If pictures are present, leave them out, and copy the data word for word.

RECORDED DATA below:

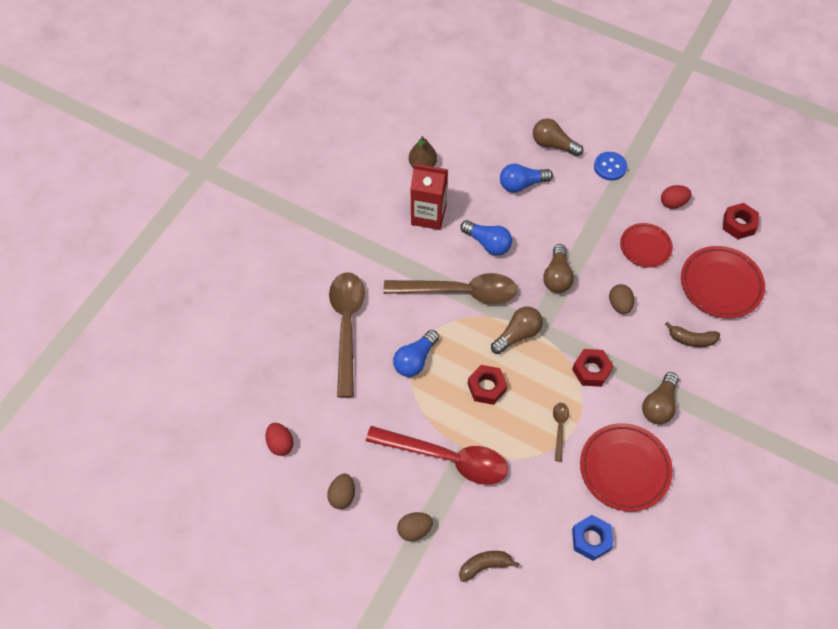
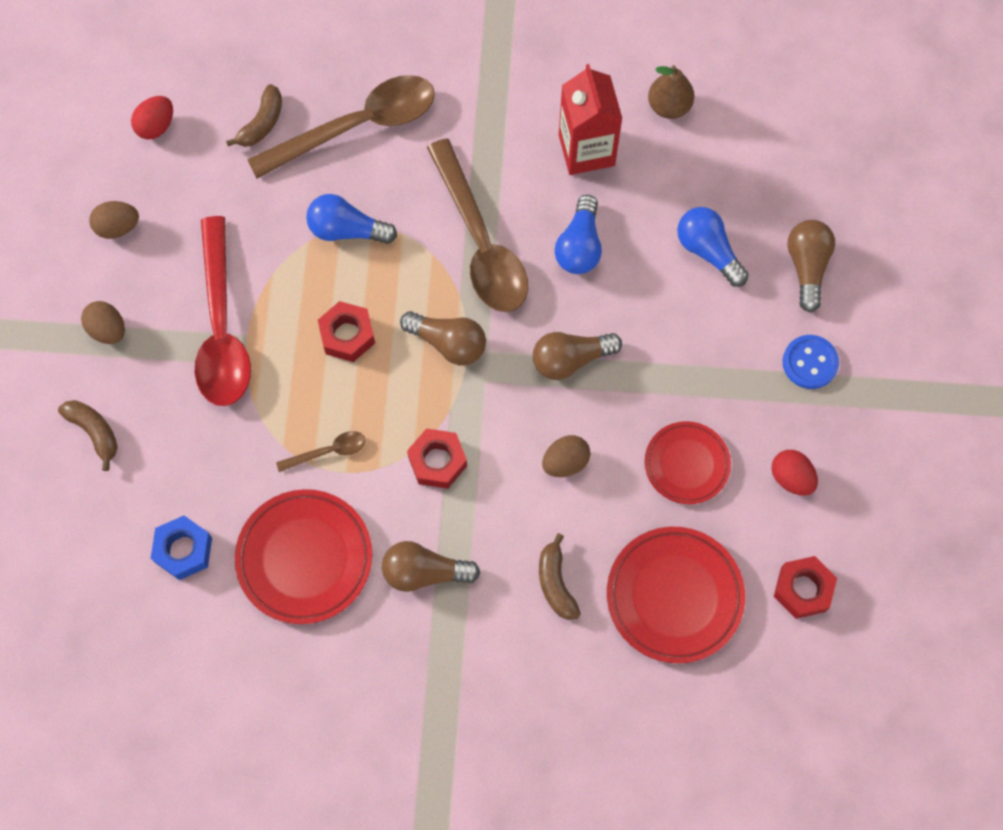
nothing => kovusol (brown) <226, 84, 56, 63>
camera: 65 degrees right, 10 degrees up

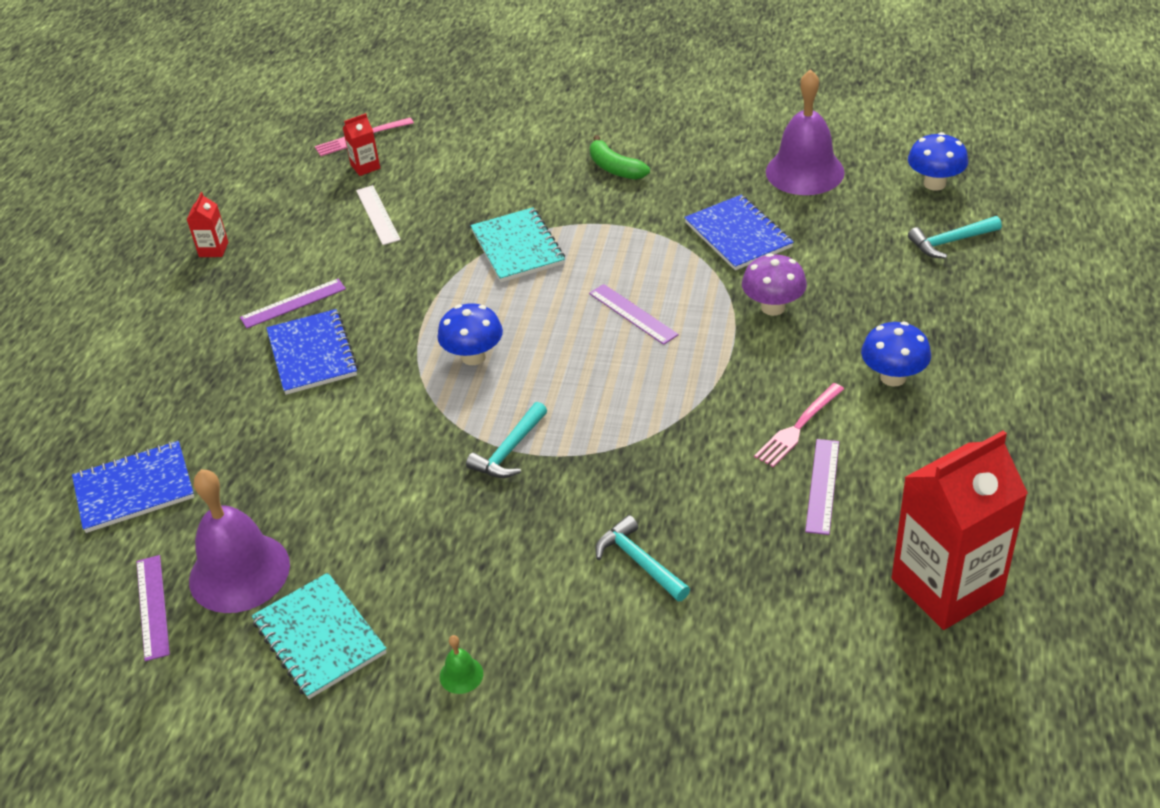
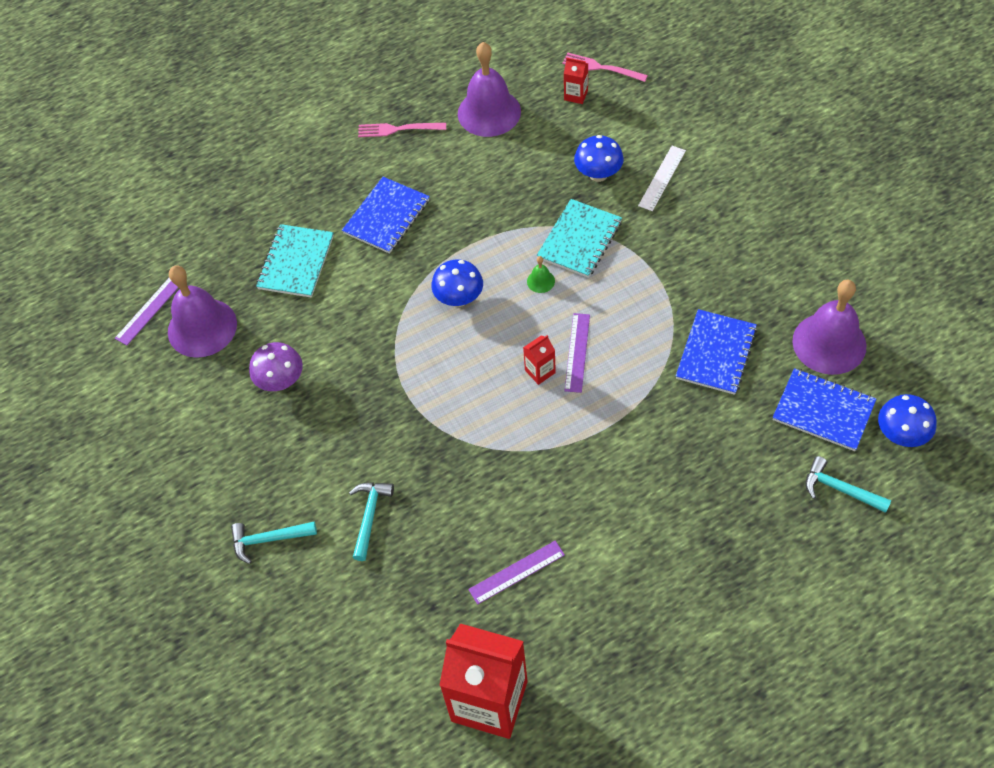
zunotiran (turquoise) <466, 402, 81, 76> => zunotiran (turquoise) <231, 522, 86, 42>, shifted
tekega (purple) <742, 253, 65, 63> => tekega (purple) <249, 342, 54, 49>, shifted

End of RECORDED DATA.

REPLY.
nothing => kovusol (brown) <226, 84, 56, 63>
camera: 65 degrees right, 10 degrees up

zunotiran (turquoise) <466, 402, 81, 76> => zunotiran (turquoise) <231, 522, 86, 42>, shifted
tekega (purple) <742, 253, 65, 63> => tekega (purple) <249, 342, 54, 49>, shifted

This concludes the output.